■ **TASK DIRECTIONS**:
Everything in the listing should be copied exactly, save for the pictures.

■ **DATA BELOW**:
::::::
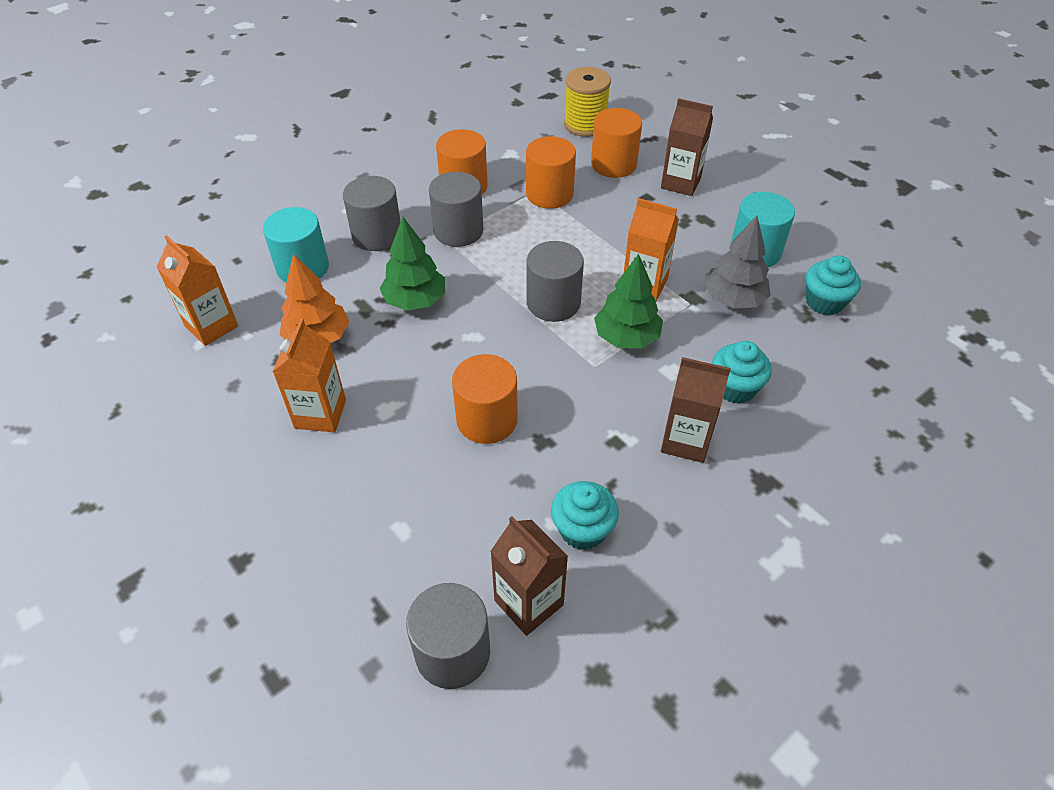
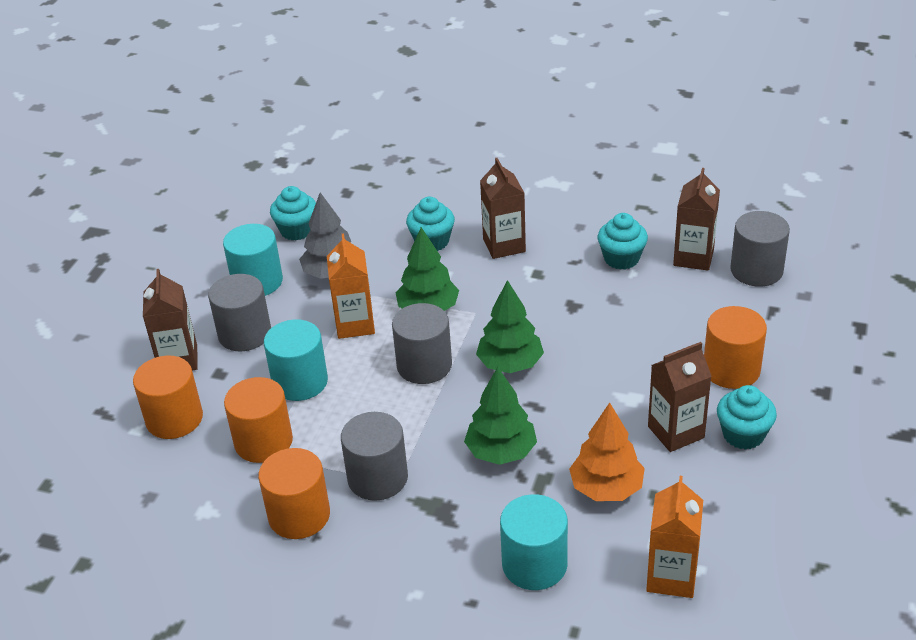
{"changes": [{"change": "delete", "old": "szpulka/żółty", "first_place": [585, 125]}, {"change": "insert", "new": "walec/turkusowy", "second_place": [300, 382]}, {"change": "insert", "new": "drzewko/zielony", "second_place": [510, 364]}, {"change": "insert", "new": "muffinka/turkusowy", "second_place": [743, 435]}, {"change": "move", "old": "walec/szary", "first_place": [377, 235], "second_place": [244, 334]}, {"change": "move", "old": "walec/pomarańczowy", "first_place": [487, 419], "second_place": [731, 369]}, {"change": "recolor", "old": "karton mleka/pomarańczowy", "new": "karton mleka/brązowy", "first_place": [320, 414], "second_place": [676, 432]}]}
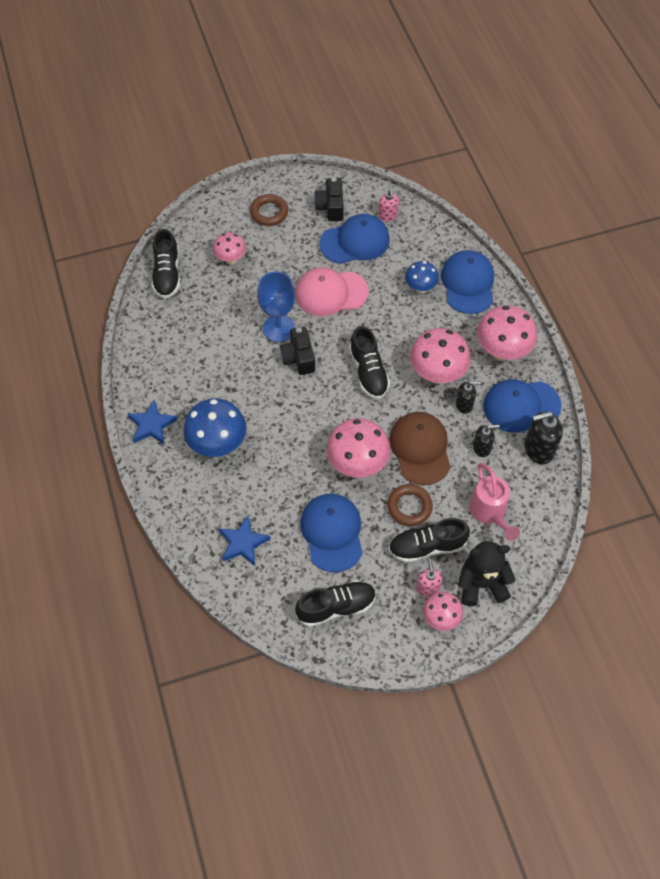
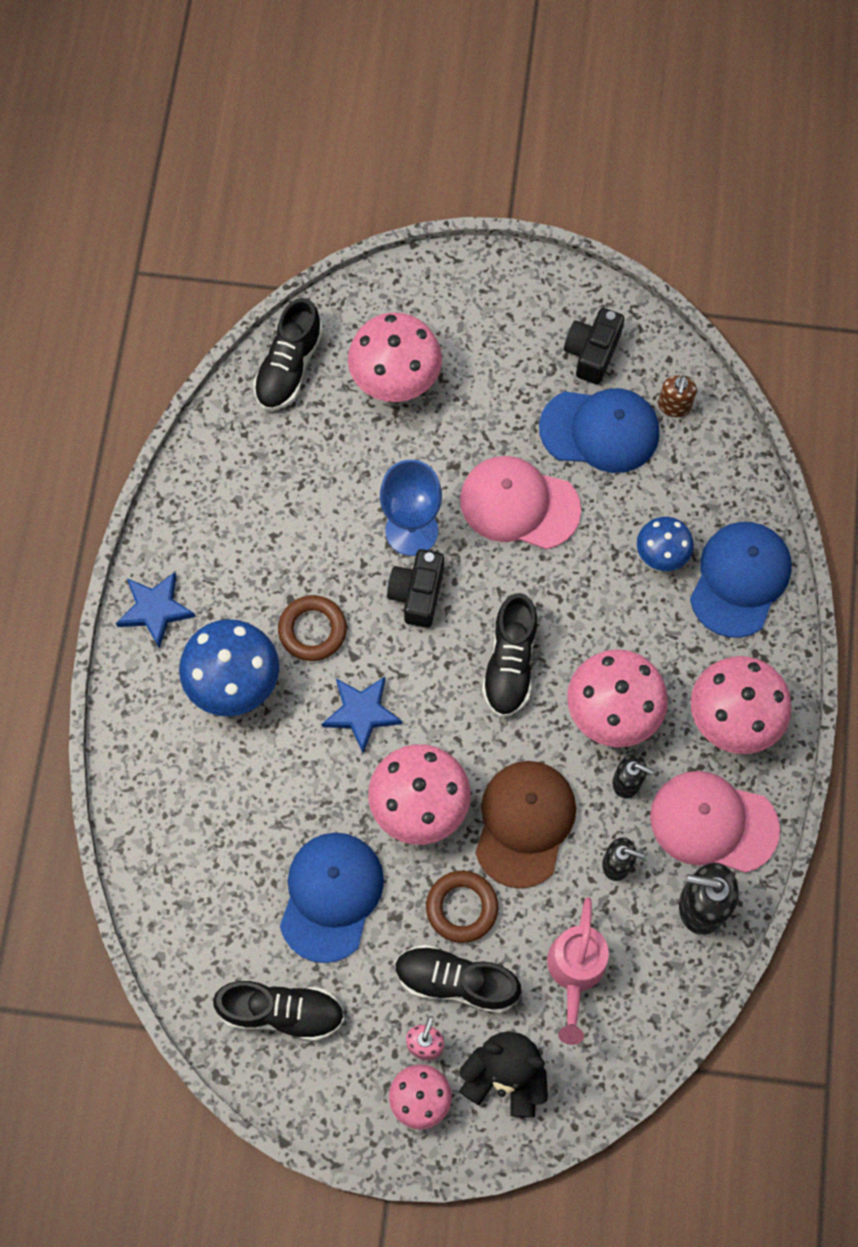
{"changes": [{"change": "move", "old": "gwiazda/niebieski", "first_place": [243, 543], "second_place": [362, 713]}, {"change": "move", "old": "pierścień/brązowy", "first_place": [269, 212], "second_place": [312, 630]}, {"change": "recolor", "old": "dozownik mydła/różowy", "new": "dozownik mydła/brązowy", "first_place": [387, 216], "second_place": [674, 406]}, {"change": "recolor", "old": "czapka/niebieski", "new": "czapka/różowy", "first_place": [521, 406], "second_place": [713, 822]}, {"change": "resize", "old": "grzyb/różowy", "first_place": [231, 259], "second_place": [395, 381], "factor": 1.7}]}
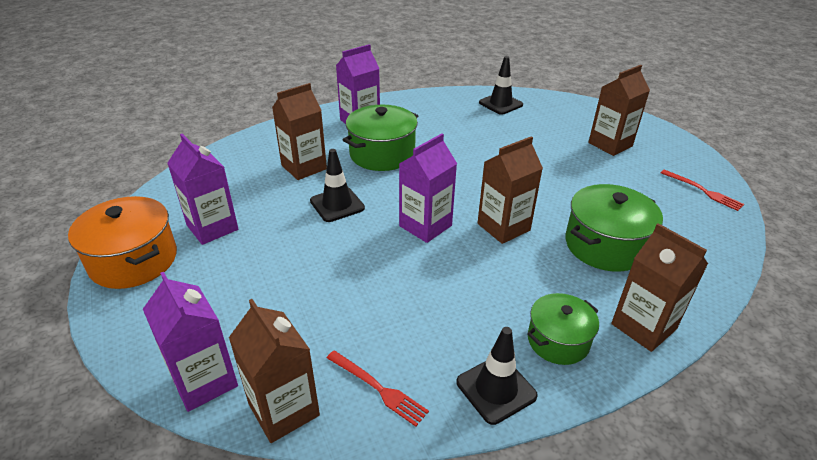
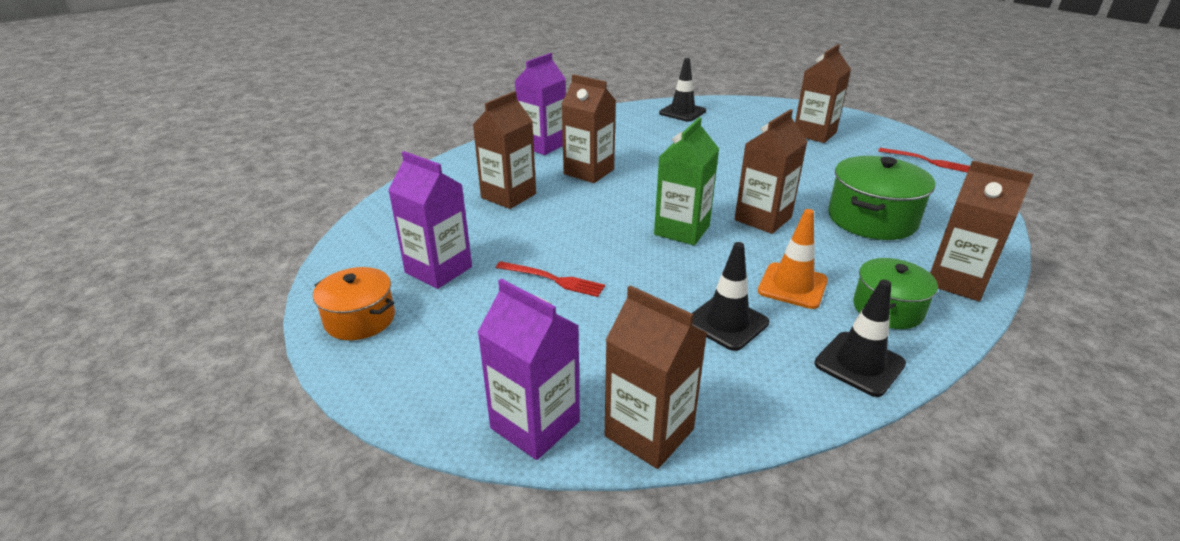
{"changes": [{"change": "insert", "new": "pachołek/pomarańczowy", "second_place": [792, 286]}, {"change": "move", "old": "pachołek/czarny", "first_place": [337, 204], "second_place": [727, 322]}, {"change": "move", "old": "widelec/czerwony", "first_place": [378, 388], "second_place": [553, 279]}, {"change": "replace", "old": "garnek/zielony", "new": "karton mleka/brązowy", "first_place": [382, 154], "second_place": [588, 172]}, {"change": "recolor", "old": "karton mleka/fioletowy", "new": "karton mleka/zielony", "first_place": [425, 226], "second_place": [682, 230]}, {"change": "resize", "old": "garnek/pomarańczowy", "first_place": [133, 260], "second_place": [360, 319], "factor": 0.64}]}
::::::
■ **TASK SOLUTION**:
{"changes": [{"change": "delete", "old": "szpulka/żółty", "first_place": [585, 125]}, {"change": "insert", "new": "walec/turkusowy", "second_place": [300, 382]}, {"change": "insert", "new": "drzewko/zielony", "second_place": [510, 364]}, {"change": "insert", "new": "muffinka/turkusowy", "second_place": [743, 435]}, {"change": "move", "old": "walec/szary", "first_place": [377, 235], "second_place": [244, 334]}, {"change": "move", "old": "walec/pomarańczowy", "first_place": [487, 419], "second_place": [731, 369]}, {"change": "recolor", "old": "karton mleka/pomarańczowy", "new": "karton mleka/brązowy", "first_place": [320, 414], "second_place": [676, 432]}]}
{"changes": [{"change": "move", "old": "gwiazda/niebieski", "first_place": [243, 543], "second_place": [362, 713]}, {"change": "move", "old": "pierścień/brązowy", "first_place": [269, 212], "second_place": [312, 630]}, {"change": "recolor", "old": "dozownik mydła/różowy", "new": "dozownik mydła/brązowy", "first_place": [387, 216], "second_place": [674, 406]}, {"change": "recolor", "old": "czapka/niebieski", "new": "czapka/różowy", "first_place": [521, 406], "second_place": [713, 822]}, {"change": "resize", "old": "grzyb/różowy", "first_place": [231, 259], "second_place": [395, 381], "factor": 1.7}]}
{"changes": [{"change": "insert", "new": "pachołek/pomarańczowy", "second_place": [792, 286]}, {"change": "move", "old": "pachołek/czarny", "first_place": [337, 204], "second_place": [727, 322]}, {"change": "move", "old": "widelec/czerwony", "first_place": [378, 388], "second_place": [553, 279]}, {"change": "replace", "old": "garnek/zielony", "new": "karton mleka/brązowy", "first_place": [382, 154], "second_place": [588, 172]}, {"change": "recolor", "old": "karton mleka/fioletowy", "new": "karton mleka/zielony", "first_place": [425, 226], "second_place": [682, 230]}, {"change": "resize", "old": "garnek/pomarańczowy", "first_place": [133, 260], "second_place": [360, 319], "factor": 0.64}]}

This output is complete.